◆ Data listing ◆
────────────────────

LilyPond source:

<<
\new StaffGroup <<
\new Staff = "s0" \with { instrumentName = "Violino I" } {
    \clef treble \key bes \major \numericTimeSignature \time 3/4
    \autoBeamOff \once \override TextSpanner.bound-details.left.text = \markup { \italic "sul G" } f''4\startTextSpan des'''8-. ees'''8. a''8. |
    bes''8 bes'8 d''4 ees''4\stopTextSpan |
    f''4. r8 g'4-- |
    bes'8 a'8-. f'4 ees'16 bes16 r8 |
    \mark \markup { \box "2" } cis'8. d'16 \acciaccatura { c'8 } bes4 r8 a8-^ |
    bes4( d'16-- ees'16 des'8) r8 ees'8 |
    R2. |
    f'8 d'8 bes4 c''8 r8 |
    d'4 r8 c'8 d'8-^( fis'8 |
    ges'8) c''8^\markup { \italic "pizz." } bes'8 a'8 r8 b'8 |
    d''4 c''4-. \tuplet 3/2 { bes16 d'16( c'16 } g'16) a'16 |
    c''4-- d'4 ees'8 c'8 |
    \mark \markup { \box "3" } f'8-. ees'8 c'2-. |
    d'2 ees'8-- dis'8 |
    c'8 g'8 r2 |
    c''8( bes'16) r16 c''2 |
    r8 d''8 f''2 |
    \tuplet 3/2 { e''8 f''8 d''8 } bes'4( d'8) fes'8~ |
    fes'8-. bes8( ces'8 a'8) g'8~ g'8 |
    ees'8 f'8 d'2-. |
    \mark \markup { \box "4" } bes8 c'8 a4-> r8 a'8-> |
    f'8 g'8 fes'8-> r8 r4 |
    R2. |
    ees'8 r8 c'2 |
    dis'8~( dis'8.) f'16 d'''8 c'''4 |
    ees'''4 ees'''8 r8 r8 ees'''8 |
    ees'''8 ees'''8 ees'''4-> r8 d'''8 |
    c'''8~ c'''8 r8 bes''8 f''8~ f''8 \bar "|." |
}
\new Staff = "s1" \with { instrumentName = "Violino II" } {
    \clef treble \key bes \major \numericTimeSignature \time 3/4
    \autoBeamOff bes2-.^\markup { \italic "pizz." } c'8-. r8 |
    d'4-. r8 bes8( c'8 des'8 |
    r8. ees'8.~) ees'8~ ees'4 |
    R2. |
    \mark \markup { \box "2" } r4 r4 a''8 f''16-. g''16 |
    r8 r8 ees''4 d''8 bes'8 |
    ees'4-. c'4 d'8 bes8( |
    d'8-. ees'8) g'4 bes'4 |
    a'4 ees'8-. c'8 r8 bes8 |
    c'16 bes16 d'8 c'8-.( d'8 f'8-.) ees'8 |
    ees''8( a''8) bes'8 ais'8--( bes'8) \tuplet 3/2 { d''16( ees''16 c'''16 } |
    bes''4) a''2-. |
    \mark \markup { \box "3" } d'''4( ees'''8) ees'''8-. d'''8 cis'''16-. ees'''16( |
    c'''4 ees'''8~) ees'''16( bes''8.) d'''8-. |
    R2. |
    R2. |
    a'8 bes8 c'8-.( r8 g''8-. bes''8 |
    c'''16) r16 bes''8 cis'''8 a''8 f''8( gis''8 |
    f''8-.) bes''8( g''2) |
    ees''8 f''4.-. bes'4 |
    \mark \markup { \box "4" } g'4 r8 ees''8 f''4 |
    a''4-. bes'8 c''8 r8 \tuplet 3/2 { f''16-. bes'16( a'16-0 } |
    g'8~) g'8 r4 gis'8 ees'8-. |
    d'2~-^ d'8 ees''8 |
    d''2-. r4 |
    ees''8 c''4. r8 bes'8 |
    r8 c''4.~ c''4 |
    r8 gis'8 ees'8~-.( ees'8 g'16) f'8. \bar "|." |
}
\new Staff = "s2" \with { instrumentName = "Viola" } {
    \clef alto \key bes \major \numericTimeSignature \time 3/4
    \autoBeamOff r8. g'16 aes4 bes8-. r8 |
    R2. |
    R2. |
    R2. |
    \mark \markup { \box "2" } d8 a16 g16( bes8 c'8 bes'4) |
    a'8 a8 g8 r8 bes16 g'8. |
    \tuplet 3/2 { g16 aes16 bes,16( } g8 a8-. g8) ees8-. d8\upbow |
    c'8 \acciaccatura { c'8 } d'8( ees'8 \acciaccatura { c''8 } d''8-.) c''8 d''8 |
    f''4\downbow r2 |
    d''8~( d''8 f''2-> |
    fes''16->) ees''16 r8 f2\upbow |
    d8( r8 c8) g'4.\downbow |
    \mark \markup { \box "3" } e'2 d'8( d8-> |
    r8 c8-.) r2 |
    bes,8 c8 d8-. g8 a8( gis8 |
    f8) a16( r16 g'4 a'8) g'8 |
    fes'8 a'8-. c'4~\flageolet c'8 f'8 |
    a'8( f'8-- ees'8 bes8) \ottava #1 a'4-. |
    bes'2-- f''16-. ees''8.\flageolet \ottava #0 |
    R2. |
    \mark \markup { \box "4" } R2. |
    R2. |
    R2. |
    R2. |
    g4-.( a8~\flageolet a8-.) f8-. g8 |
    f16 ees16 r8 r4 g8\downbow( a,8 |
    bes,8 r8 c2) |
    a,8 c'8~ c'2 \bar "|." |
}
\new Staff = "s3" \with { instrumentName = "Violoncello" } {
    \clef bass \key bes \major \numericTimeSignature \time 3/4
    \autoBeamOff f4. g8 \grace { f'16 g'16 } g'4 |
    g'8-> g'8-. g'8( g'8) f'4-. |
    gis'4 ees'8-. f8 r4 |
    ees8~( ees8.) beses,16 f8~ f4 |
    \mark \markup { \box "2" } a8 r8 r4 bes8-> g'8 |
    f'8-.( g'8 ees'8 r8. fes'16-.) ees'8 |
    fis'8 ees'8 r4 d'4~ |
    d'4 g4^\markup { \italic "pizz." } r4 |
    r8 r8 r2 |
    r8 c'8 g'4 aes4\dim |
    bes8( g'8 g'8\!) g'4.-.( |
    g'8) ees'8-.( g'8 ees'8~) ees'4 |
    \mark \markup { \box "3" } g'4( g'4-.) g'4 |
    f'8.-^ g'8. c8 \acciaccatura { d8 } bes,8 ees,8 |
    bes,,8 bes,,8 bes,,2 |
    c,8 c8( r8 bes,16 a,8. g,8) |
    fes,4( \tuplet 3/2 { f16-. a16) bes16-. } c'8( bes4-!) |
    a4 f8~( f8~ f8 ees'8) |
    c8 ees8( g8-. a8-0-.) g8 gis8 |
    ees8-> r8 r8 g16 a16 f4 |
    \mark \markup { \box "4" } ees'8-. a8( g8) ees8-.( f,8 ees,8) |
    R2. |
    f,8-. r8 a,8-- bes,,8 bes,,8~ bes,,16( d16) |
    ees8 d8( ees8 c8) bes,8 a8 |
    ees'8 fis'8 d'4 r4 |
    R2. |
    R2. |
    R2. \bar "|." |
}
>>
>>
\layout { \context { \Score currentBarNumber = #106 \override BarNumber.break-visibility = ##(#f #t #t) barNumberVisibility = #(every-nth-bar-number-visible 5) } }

────────────────────

◆ Your goal ◆
Pick out each line in the records above that contains the string "ottava" and copy those lines.

◆ Solution to the exercise ◆
    a'8( f'8-- ees'8 bes8) \ottava #1 a'4-. |
    bes'2-- f''16-. ees''8.\flageolet \ottava #0 |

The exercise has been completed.